START RAW DATA
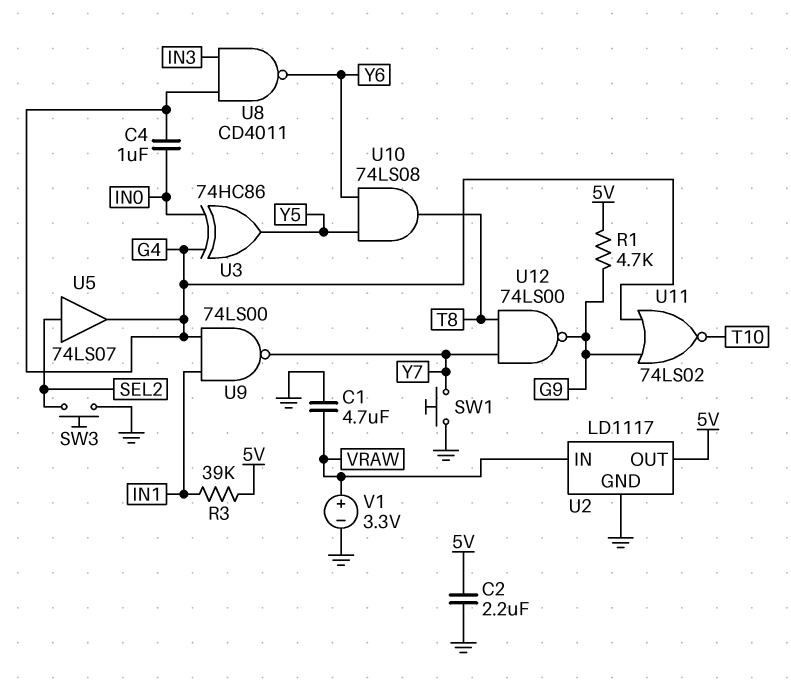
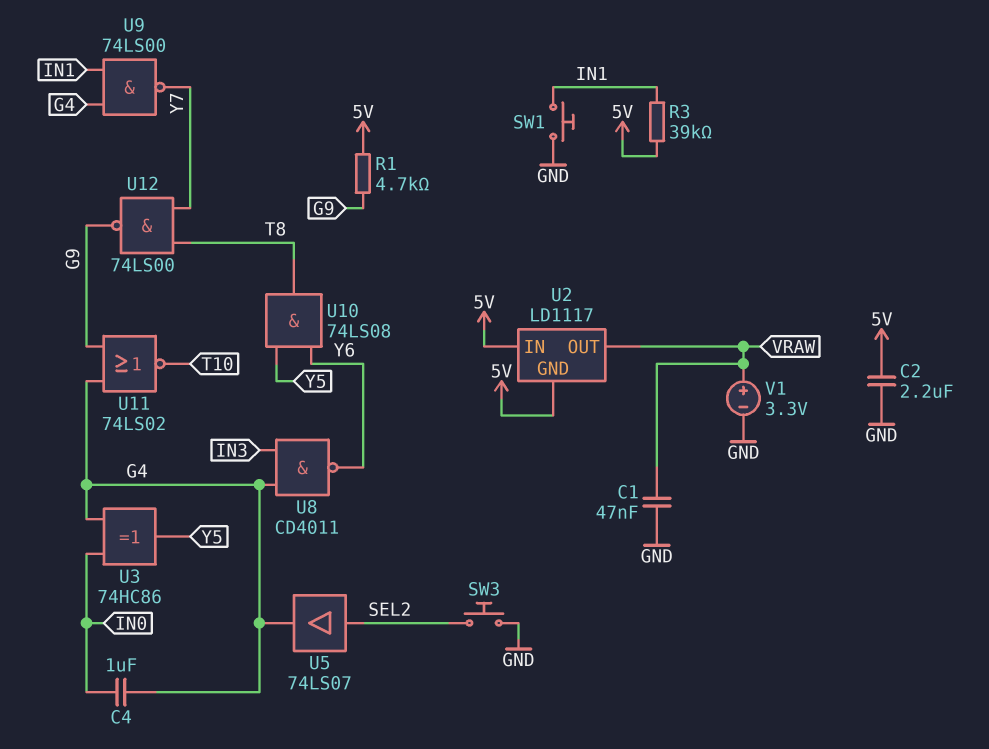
C1: 4.7uF (GND, VRAW) -> 47nF (GND, VRAW)
SW1: button (GND, Y7) -> button (GND, IN1)
U2 pin GND: GND -> 5V
U2 pin IN: VRAW -> 5V
U2 pin OUT: 5V -> VRAW

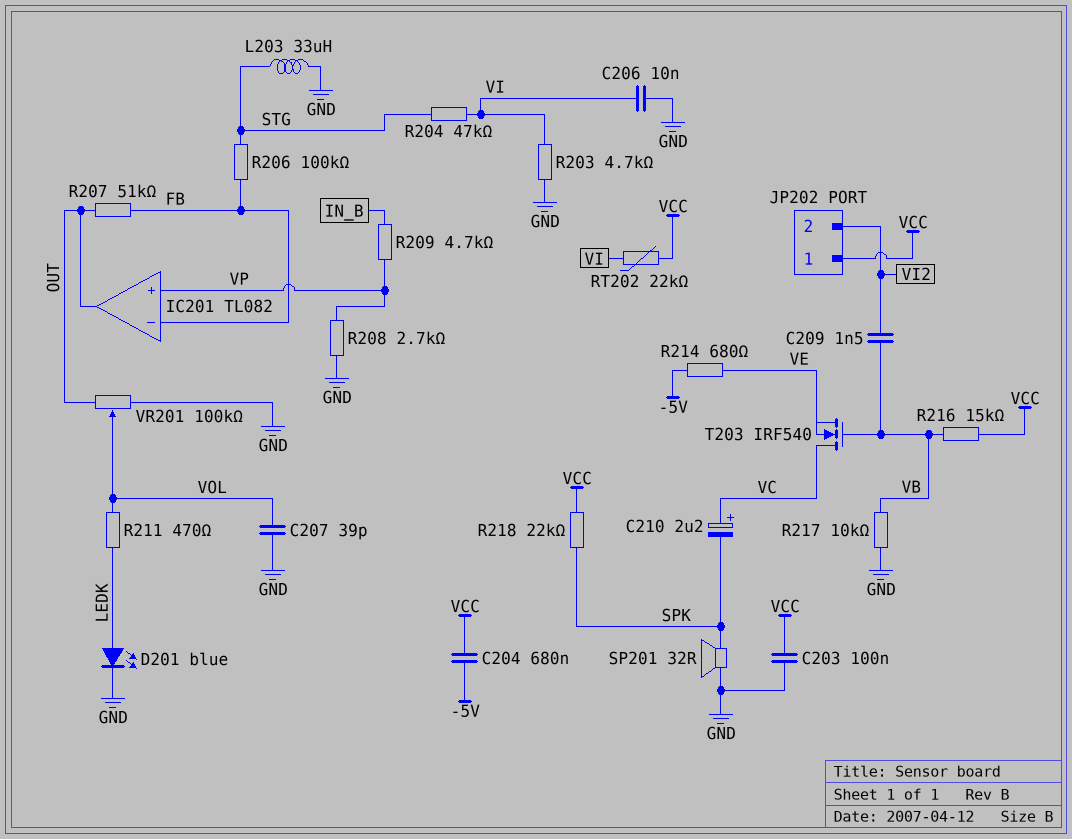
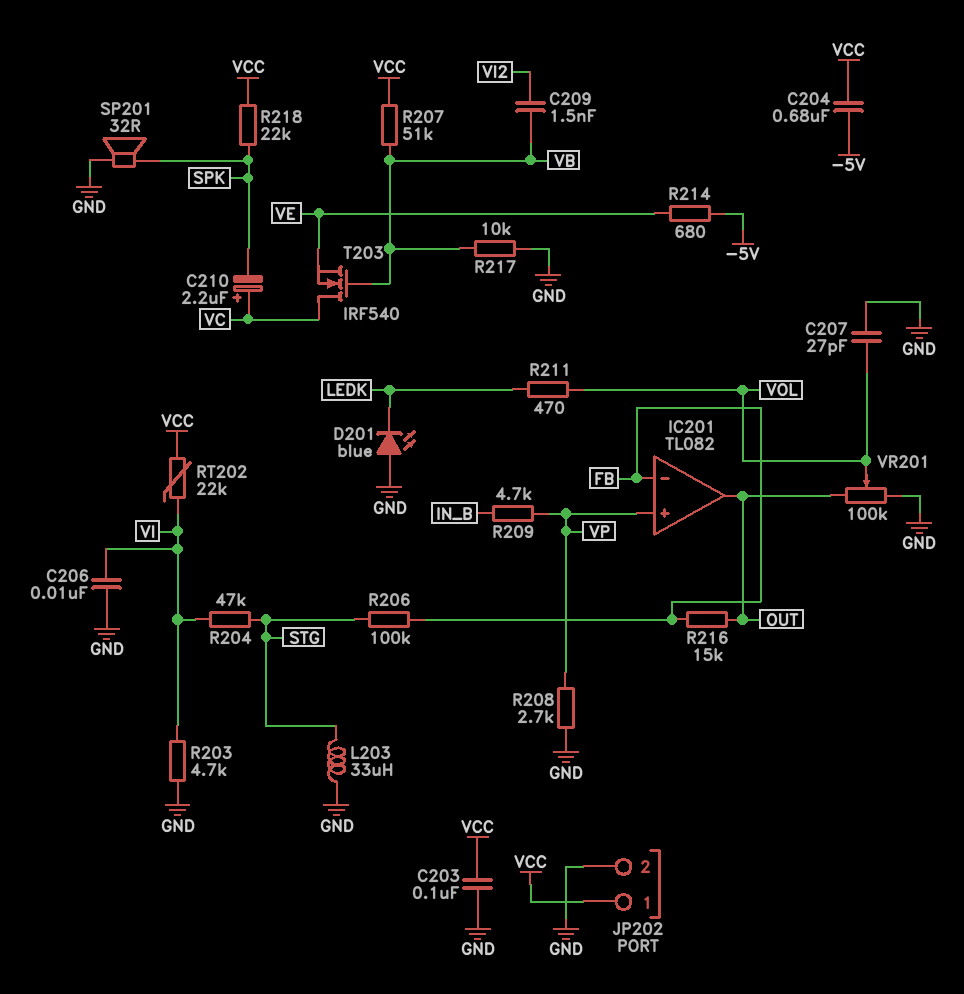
C207: 39pF (GND, VOL) -> 27pF (GND, VOL)
D201: LED blue (A LEDK, K GND) -> LED blue (A GND, K LEDK)
JP202 pin 2: VI2 -> GND
R207: 51k (FB, OUT) -> 51k (VB, VCC)
R216: 15k (VB, VCC) -> 15k (FB, OUT)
END RAW DATA
**EXERCISE DIRECTIONS:**
Write down all the entries exactly, but not the pictures they hold.

**WRITTEN ANSWER:**
C1: 4.7uF (GND, VRAW) -> 47nF (GND, VRAW)
SW1: button (GND, Y7) -> button (GND, IN1)
U2 pin GND: GND -> 5V
U2 pin IN: VRAW -> 5V
U2 pin OUT: 5V -> VRAW

C207: 39pF (GND, VOL) -> 27pF (GND, VOL)
D201: LED blue (A LEDK, K GND) -> LED blue (A GND, K LEDK)
JP202 pin 2: VI2 -> GND
R207: 51k (FB, OUT) -> 51k (VB, VCC)
R216: 15k (VB, VCC) -> 15k (FB, OUT)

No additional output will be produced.